- _Data in this exercise_:
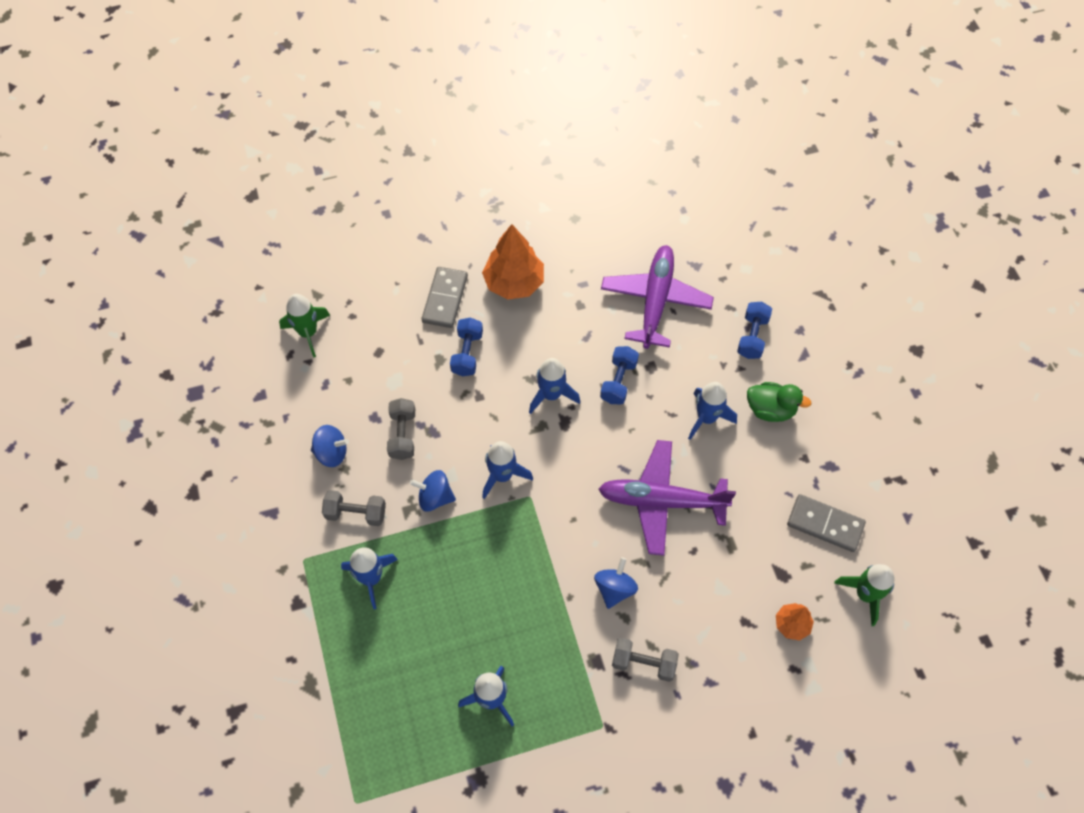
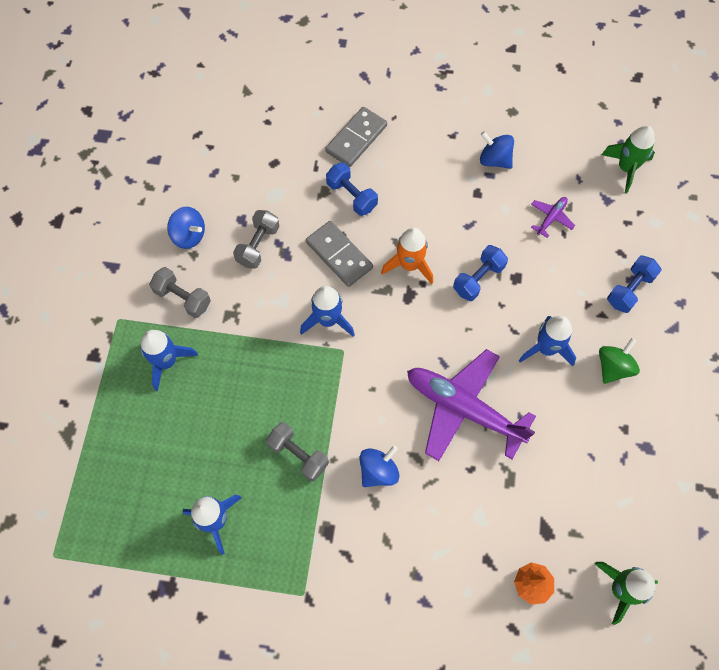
camera: 25 degrees right, 5 degrees up
(308, 333) = (222, 121): green rocket -> green rocket (626, 168)
(435, 497) = (258, 314): blue spinning top -> blue spinning top (494, 160)
(467, 353) = (352, 196): blue dumbbell -> blue dumbbell turned 75 degrees counterclockwise
(514, 283) = (426, 149): orange tree -> none
(551, 395) = (409, 265): blue rocket -> orange rocket
(643, 663) = (371, 553): grey dumbbell -> grey dumbbell (298, 455)
(655, 301) = (551, 218): purple plane -> purple plane, size x0.42
(770, 409) = (613, 367): green duck -> green spinning top
(825, 524) = (613, 502): grey domino -> grey domino (339, 255)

- _Goal of the exercise_:
Give all of the material again, exactly, apart from the pictures.

- _Answer for the task_:
camera: 25 degrees right, 5 degrees up
(308, 333) = (222, 121): green rocket -> green rocket (626, 168)
(435, 497) = (258, 314): blue spinning top -> blue spinning top (494, 160)
(467, 353) = (352, 196): blue dumbbell -> blue dumbbell turned 75 degrees counterclockwise
(514, 283) = (426, 149): orange tree -> none
(551, 395) = (409, 265): blue rocket -> orange rocket
(643, 663) = (371, 553): grey dumbbell -> grey dumbbell (298, 455)
(655, 301) = (551, 218): purple plane -> purple plane, size x0.42
(770, 409) = (613, 367): green duck -> green spinning top
(825, 524) = (613, 502): grey domino -> grey domino (339, 255)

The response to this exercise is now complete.